[Extracted data entries]

= = = = = = =

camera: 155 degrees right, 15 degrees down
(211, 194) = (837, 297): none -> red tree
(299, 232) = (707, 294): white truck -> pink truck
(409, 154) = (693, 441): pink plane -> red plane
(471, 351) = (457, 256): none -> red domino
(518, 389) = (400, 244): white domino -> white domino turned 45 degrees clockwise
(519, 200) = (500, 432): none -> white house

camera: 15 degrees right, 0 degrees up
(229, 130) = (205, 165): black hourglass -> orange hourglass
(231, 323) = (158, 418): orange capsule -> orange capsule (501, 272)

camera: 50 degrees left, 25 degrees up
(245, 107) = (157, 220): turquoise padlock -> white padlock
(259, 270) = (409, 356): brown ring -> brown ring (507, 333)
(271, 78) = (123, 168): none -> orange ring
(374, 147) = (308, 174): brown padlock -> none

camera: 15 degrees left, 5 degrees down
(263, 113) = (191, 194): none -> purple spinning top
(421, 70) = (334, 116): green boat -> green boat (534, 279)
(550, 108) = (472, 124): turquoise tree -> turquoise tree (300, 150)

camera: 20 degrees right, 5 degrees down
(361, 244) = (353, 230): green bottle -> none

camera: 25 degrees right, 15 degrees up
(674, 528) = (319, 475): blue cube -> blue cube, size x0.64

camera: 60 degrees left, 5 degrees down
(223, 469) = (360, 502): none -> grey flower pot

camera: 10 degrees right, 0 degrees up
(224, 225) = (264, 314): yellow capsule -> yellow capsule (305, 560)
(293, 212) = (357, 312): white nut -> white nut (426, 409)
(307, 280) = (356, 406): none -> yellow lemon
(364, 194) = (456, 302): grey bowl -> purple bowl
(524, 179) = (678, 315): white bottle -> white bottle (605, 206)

= = = = = = =

▸ **Work instruction**:
A faithful copy is required of the lines from the one with "(299, 232) = (707, 294): white" through the last line of the data; please add nothing.

▸ **Solution to the exercise**:
(299, 232) = (707, 294): white truck -> pink truck
(409, 154) = (693, 441): pink plane -> red plane
(471, 351) = (457, 256): none -> red domino
(518, 389) = (400, 244): white domino -> white domino turned 45 degrees clockwise
(519, 200) = (500, 432): none -> white house

camera: 15 degrees right, 0 degrees up
(229, 130) = (205, 165): black hourglass -> orange hourglass
(231, 323) = (158, 418): orange capsule -> orange capsule (501, 272)

camera: 50 degrees left, 25 degrees up
(245, 107) = (157, 220): turquoise padlock -> white padlock
(259, 270) = (409, 356): brown ring -> brown ring (507, 333)
(271, 78) = (123, 168): none -> orange ring
(374, 147) = (308, 174): brown padlock -> none

camera: 15 degrees left, 5 degrees down
(263, 113) = (191, 194): none -> purple spinning top
(421, 70) = (334, 116): green boat -> green boat (534, 279)
(550, 108) = (472, 124): turquoise tree -> turquoise tree (300, 150)

camera: 20 degrees right, 5 degrees down
(361, 244) = (353, 230): green bottle -> none

camera: 25 degrees right, 15 degrees up
(674, 528) = (319, 475): blue cube -> blue cube, size x0.64

camera: 60 degrees left, 5 degrees down
(223, 469) = (360, 502): none -> grey flower pot

camera: 10 degrees right, 0 degrees up
(224, 225) = (264, 314): yellow capsule -> yellow capsule (305, 560)
(293, 212) = (357, 312): white nut -> white nut (426, 409)
(307, 280) = (356, 406): none -> yellow lemon
(364, 194) = (456, 302): grey bowl -> purple bowl
(524, 179) = (678, 315): white bottle -> white bottle (605, 206)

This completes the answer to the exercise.